Records to use:
--- Start ---
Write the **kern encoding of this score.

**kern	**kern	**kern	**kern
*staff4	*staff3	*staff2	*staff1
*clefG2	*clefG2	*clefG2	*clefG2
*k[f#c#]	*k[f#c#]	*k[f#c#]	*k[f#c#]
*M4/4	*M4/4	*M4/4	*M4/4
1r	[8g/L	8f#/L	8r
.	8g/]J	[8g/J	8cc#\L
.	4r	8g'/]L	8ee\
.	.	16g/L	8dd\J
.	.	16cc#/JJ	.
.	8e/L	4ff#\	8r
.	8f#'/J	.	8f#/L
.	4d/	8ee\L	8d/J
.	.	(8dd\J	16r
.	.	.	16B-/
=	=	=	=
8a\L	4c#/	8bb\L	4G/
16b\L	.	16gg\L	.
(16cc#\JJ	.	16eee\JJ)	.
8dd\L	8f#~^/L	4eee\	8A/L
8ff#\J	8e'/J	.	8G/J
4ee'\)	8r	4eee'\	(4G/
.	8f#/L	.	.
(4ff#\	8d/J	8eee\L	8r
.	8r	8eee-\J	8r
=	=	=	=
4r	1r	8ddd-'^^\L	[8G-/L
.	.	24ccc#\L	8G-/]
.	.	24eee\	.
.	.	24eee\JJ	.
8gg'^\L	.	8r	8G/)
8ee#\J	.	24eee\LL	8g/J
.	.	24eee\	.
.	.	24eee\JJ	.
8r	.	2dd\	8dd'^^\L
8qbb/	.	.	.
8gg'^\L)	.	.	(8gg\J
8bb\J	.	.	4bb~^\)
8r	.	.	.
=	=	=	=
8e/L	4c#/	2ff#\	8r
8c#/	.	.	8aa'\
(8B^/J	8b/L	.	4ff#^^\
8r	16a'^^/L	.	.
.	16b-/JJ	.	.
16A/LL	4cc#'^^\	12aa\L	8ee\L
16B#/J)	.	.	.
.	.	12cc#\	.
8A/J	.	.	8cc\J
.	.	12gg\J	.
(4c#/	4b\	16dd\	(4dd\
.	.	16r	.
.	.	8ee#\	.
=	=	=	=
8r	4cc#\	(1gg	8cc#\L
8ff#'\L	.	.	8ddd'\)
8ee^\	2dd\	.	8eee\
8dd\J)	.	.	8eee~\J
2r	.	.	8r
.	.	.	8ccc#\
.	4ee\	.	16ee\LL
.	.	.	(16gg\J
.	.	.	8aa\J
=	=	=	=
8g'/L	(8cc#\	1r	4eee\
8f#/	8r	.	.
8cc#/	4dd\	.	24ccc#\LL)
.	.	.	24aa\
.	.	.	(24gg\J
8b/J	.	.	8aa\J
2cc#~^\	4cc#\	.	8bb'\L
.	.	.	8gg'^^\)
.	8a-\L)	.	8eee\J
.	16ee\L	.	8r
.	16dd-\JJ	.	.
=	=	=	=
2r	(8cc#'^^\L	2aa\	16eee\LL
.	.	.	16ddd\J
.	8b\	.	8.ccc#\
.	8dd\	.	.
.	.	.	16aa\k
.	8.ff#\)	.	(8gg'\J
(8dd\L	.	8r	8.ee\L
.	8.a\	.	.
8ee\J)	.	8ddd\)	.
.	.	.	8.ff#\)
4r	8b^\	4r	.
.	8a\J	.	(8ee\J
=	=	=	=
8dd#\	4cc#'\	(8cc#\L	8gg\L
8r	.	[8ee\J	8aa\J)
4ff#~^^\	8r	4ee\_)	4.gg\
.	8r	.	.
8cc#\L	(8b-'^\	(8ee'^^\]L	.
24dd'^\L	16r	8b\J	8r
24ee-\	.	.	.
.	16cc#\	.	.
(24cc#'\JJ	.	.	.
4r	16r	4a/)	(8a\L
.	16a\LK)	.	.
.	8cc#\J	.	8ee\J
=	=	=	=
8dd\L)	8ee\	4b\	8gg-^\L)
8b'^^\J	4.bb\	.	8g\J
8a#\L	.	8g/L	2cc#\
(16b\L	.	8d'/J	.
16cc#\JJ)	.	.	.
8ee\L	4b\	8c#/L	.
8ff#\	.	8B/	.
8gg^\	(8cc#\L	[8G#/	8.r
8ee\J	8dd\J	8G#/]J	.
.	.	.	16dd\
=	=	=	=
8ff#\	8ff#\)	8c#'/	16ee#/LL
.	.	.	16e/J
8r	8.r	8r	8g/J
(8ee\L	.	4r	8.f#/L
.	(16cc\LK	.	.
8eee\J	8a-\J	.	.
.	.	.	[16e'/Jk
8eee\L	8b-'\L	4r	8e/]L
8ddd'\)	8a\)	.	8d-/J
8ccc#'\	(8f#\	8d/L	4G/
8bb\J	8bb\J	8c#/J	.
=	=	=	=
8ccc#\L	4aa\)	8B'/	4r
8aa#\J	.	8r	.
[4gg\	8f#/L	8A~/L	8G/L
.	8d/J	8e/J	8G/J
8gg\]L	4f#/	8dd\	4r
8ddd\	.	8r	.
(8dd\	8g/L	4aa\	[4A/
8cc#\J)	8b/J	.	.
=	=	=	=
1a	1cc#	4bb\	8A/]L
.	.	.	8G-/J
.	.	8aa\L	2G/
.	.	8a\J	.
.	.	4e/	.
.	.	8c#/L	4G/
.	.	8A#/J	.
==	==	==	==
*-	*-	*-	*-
--- End ---
--- Start ---
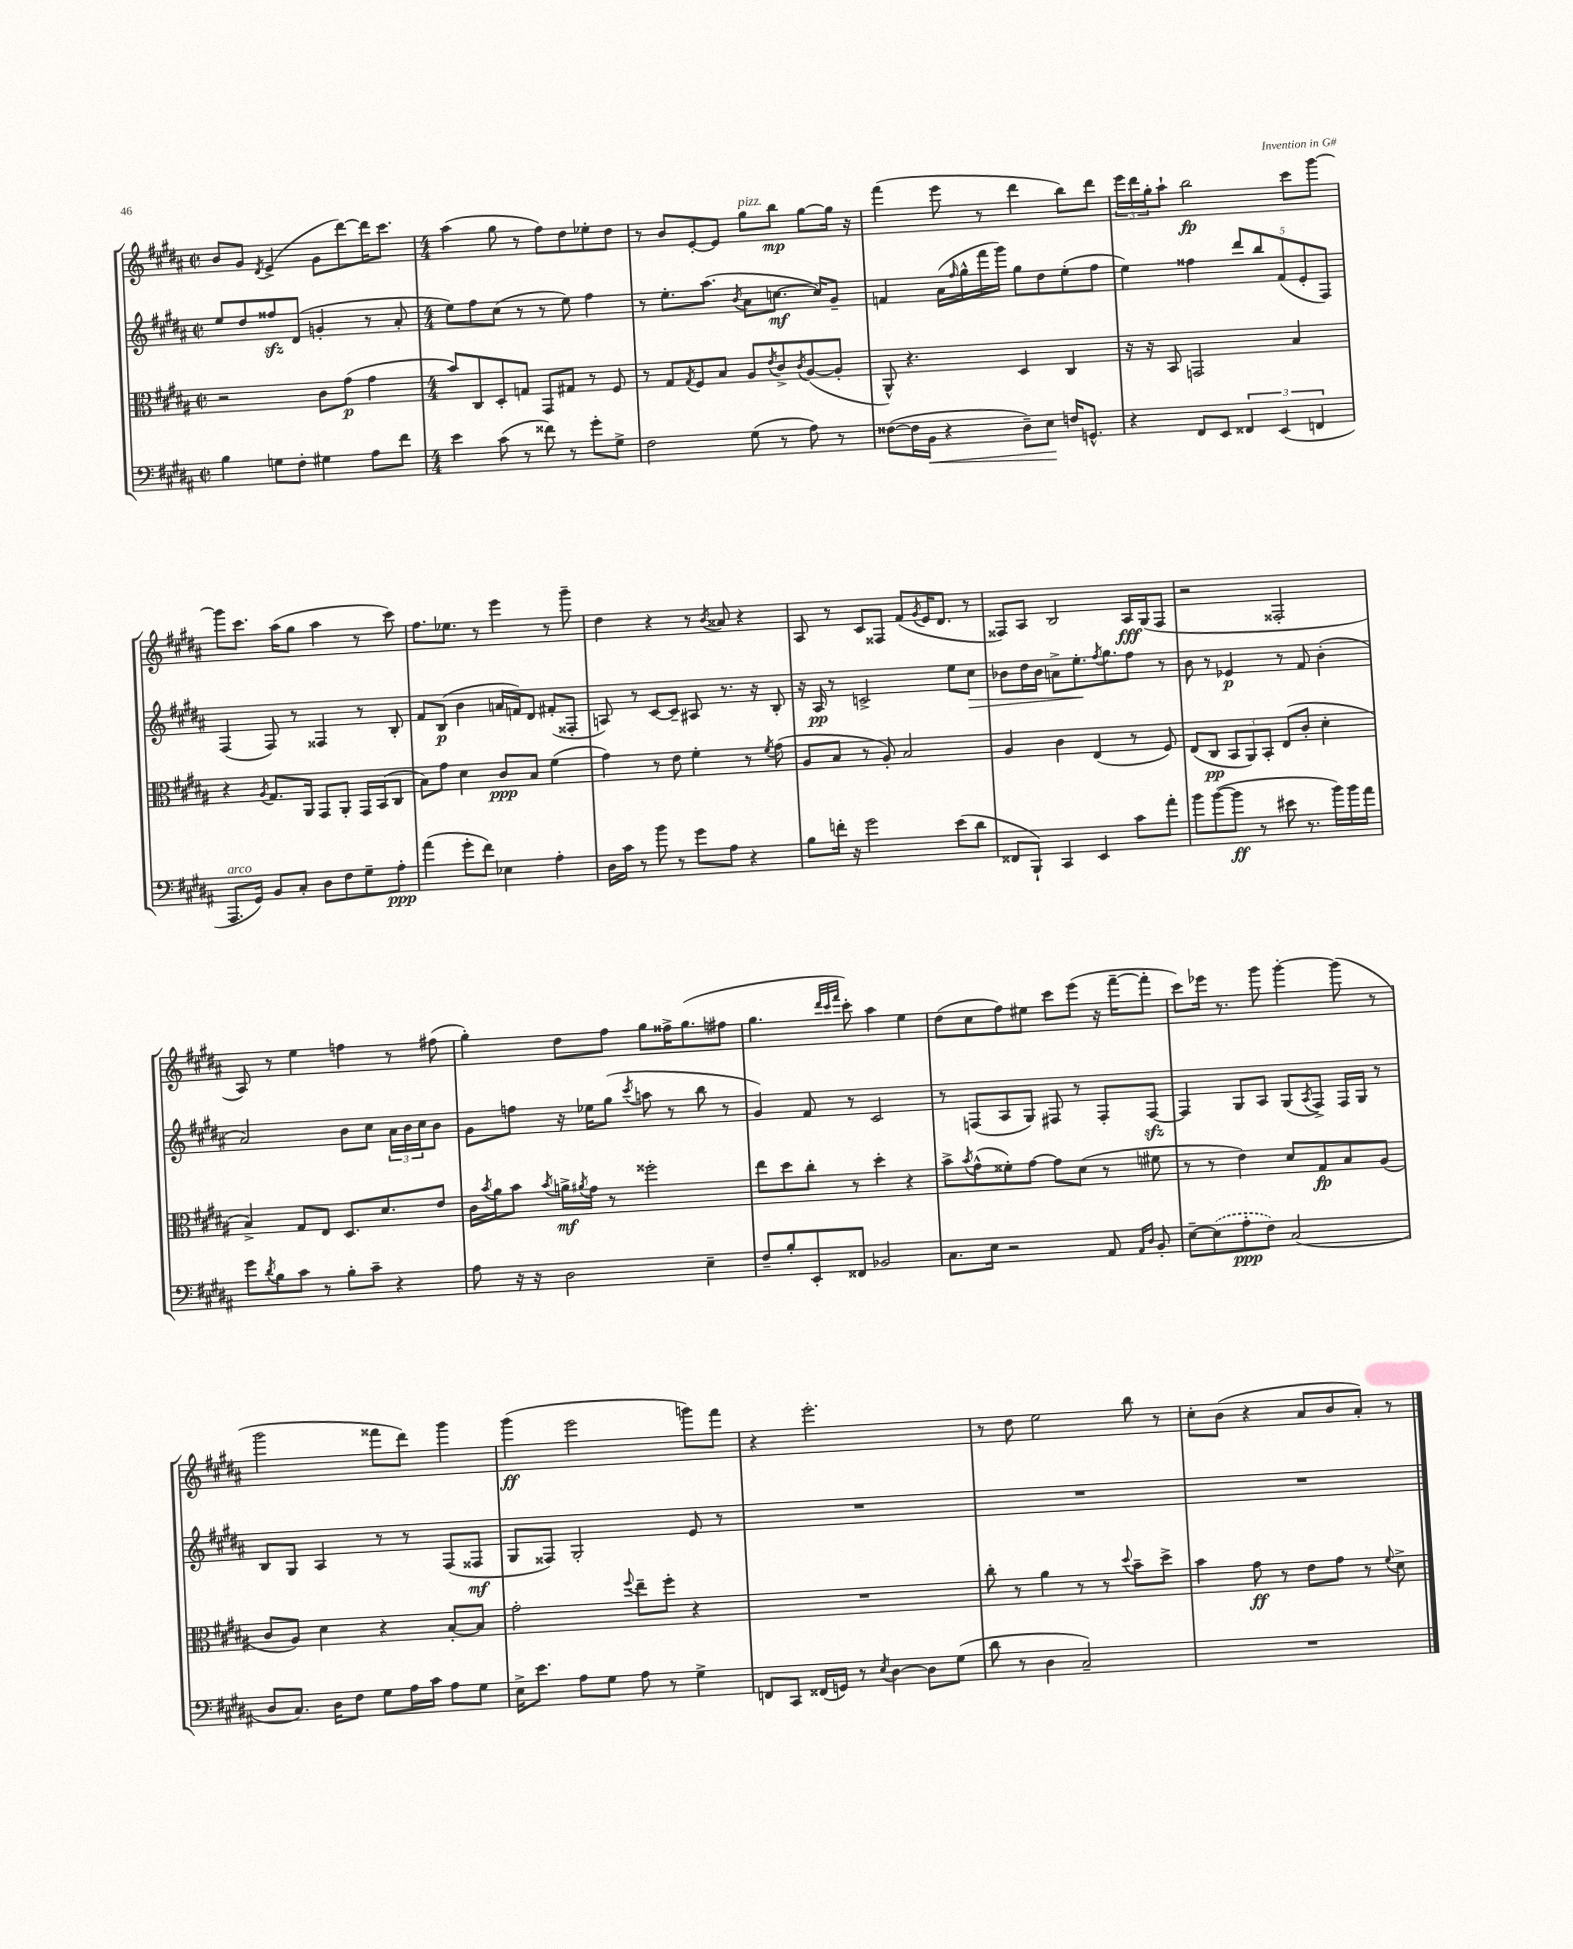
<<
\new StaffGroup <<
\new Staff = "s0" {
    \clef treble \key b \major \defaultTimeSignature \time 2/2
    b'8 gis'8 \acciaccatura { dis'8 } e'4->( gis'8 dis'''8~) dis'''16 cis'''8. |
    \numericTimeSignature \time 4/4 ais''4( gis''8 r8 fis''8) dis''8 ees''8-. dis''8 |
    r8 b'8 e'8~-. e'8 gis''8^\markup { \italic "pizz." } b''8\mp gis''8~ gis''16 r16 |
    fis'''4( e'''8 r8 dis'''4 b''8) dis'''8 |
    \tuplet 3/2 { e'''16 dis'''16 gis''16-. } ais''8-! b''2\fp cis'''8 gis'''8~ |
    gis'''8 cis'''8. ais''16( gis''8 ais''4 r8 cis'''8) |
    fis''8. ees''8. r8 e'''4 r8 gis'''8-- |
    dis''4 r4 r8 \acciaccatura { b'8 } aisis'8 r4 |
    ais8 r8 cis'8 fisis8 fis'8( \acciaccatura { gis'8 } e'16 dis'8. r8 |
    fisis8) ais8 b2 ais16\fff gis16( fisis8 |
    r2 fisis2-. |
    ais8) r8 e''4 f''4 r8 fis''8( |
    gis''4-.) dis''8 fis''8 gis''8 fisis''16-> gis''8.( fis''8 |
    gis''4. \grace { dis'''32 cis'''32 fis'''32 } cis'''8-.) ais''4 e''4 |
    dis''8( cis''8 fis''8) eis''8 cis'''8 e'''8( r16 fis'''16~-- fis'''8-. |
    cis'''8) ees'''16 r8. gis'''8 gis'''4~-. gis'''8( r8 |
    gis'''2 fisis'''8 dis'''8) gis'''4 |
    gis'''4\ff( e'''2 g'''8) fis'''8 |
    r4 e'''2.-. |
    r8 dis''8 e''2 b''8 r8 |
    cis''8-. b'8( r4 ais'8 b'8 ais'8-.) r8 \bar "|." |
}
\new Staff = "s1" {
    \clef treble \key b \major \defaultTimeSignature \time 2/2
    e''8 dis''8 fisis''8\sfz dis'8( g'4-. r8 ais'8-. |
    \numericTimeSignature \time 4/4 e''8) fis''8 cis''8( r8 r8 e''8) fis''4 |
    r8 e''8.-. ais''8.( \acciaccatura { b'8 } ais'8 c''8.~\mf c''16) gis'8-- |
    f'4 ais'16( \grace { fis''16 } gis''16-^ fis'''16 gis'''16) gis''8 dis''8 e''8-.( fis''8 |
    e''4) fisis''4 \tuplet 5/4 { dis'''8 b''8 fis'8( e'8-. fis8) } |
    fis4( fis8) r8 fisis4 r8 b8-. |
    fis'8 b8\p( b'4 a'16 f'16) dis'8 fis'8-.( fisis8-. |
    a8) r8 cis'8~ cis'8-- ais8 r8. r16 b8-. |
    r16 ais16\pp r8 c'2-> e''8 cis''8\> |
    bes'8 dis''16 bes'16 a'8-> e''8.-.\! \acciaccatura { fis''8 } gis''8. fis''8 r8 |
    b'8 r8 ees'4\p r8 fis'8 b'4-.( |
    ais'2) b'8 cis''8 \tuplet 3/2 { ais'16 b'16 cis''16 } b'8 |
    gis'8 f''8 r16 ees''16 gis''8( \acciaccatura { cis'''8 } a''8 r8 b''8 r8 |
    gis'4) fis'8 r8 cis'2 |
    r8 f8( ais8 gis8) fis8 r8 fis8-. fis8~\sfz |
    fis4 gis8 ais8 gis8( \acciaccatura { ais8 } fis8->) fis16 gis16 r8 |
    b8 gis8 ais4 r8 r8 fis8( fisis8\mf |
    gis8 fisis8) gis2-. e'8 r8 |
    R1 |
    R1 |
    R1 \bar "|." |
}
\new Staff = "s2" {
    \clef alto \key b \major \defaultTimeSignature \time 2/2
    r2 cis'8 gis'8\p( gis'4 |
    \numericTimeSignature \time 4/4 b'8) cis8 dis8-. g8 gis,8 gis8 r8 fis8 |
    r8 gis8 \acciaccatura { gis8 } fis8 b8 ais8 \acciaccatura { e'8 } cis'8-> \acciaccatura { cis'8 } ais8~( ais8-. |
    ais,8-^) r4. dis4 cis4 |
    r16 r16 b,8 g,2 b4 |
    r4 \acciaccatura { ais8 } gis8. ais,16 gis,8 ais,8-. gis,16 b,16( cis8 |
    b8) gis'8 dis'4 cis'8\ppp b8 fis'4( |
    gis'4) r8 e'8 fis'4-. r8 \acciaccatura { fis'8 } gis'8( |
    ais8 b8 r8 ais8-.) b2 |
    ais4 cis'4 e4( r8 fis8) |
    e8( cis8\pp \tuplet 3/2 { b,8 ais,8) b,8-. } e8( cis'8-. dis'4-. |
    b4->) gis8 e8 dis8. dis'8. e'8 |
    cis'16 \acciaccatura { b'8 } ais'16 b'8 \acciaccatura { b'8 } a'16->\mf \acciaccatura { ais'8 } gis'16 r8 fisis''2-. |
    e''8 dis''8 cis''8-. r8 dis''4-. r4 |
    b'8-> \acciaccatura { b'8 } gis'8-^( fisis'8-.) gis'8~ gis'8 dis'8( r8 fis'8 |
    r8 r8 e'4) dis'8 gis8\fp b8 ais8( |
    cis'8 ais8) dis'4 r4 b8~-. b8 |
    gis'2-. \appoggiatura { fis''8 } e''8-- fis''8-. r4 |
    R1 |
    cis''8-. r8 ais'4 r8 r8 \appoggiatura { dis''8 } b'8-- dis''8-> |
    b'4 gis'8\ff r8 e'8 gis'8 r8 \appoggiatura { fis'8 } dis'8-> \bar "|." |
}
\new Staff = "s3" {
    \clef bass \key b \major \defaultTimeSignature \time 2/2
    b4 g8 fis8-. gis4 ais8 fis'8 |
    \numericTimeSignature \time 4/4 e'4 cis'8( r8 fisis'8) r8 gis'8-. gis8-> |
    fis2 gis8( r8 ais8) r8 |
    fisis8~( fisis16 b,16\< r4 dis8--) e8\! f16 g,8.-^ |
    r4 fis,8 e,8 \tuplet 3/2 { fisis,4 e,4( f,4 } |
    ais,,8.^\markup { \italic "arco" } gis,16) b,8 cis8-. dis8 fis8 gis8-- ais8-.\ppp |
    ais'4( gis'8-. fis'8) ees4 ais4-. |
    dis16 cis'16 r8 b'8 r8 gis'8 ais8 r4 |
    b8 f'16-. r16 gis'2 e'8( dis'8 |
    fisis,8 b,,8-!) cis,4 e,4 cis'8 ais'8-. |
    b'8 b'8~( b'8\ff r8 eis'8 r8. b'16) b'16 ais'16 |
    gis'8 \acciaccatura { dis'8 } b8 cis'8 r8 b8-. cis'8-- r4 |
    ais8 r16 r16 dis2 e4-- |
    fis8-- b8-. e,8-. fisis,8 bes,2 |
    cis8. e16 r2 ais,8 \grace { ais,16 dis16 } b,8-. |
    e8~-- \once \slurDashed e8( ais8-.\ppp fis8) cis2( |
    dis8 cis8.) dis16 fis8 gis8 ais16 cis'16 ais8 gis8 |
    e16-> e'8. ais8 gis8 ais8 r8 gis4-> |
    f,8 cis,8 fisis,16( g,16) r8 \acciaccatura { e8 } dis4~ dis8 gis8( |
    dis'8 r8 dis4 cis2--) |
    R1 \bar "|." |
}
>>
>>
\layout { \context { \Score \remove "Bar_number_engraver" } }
--- End ---
Given request: Report each line of the records that contains the string "kern", matching case exactly.

Complete response:
Write the **kern encoding of this score.
**kern	**kern	**kern	**kern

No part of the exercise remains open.